╭─ Entries supplied

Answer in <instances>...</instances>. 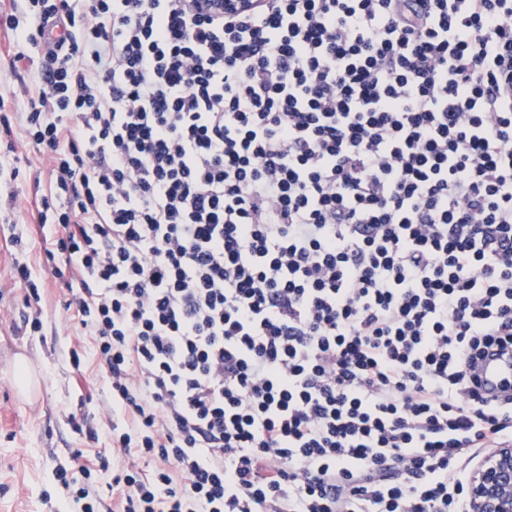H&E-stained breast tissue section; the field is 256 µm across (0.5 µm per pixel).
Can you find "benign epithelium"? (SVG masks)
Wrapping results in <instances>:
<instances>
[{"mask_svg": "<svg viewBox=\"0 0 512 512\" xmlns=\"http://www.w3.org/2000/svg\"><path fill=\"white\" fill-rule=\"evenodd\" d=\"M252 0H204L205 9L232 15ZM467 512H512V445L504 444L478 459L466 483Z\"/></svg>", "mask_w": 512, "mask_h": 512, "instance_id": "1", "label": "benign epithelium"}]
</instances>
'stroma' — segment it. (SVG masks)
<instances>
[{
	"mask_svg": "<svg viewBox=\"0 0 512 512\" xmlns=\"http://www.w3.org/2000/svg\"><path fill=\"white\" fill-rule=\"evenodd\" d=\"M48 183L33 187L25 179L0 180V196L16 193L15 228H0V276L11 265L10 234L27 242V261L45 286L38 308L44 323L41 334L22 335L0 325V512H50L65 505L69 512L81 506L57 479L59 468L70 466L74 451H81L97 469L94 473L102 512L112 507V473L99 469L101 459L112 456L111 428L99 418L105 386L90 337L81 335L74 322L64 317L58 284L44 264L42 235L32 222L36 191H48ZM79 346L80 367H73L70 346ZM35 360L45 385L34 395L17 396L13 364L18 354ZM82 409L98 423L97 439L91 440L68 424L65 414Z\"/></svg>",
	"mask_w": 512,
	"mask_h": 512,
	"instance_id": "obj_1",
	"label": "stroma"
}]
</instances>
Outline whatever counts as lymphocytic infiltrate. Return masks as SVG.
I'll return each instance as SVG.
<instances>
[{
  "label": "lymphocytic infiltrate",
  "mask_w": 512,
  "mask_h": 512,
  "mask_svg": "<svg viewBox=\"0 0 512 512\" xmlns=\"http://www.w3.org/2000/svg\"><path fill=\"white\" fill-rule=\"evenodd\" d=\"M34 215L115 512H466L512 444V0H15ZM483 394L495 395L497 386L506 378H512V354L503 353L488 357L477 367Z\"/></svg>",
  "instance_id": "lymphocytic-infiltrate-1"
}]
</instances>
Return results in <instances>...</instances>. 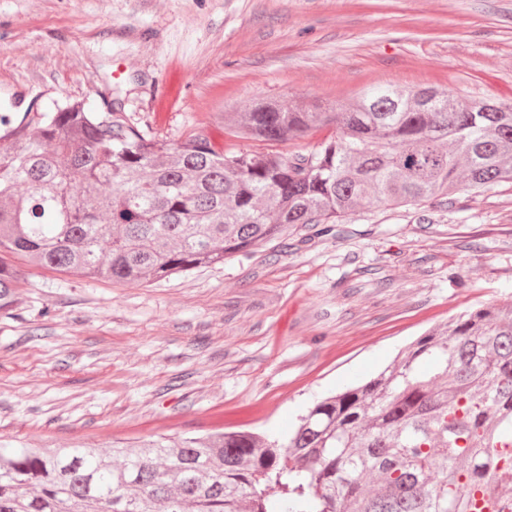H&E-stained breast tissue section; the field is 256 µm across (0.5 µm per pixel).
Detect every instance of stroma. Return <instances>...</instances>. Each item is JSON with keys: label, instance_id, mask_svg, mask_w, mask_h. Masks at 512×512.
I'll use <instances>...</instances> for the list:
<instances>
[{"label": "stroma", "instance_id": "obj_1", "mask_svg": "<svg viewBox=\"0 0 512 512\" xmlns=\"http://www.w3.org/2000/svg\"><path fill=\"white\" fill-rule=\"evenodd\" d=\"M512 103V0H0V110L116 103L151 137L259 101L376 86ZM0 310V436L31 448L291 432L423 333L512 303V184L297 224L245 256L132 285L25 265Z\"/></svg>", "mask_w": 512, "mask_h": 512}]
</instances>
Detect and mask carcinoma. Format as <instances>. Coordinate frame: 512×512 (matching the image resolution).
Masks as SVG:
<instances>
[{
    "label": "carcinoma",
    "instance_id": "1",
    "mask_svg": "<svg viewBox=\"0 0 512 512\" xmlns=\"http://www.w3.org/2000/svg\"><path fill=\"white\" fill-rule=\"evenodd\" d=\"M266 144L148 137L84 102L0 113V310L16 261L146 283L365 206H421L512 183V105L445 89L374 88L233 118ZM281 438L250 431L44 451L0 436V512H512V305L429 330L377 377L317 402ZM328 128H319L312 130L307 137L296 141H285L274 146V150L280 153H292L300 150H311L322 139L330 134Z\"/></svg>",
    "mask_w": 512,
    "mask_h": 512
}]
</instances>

╰─

Goal
Begin with the line that contains "Detect every instance" and quote each line after it exactly, stopping after the last line of the data.

Exercise output
Detect every instance of stroma. Return <instances>...</instances>. Each item is JSON with keys: label, instance_id, mask_svg, mask_w, mask_h. Masks at 512×512.
I'll use <instances>...</instances> for the list:
<instances>
[{"label": "stroma", "instance_id": "obj_1", "mask_svg": "<svg viewBox=\"0 0 512 512\" xmlns=\"http://www.w3.org/2000/svg\"><path fill=\"white\" fill-rule=\"evenodd\" d=\"M512 103V0H0V110L116 103L151 137L259 101L376 86ZM0 310V436L31 448L291 432L423 333L512 303V184L297 224L245 256L132 285L25 265Z\"/></svg>", "mask_w": 512, "mask_h": 512}]
</instances>
Detect and mask carcinoma. Format as <instances>. Coordinate frame: 512×512 (matching the image resolution).
Masks as SVG:
<instances>
[{
    "label": "carcinoma",
    "instance_id": "1",
    "mask_svg": "<svg viewBox=\"0 0 512 512\" xmlns=\"http://www.w3.org/2000/svg\"><path fill=\"white\" fill-rule=\"evenodd\" d=\"M266 144L148 137L84 102L0 113V310L16 261L146 283L365 206H421L512 183V105L445 89L374 88L233 118ZM281 438L250 431L44 451L0 436V512H512V305L429 330L377 377L317 402ZM328 128H319L312 130L307 137L296 141H285L274 146V150L280 153H292L300 150H311L322 139L330 134Z\"/></svg>",
    "mask_w": 512,
    "mask_h": 512
}]
</instances>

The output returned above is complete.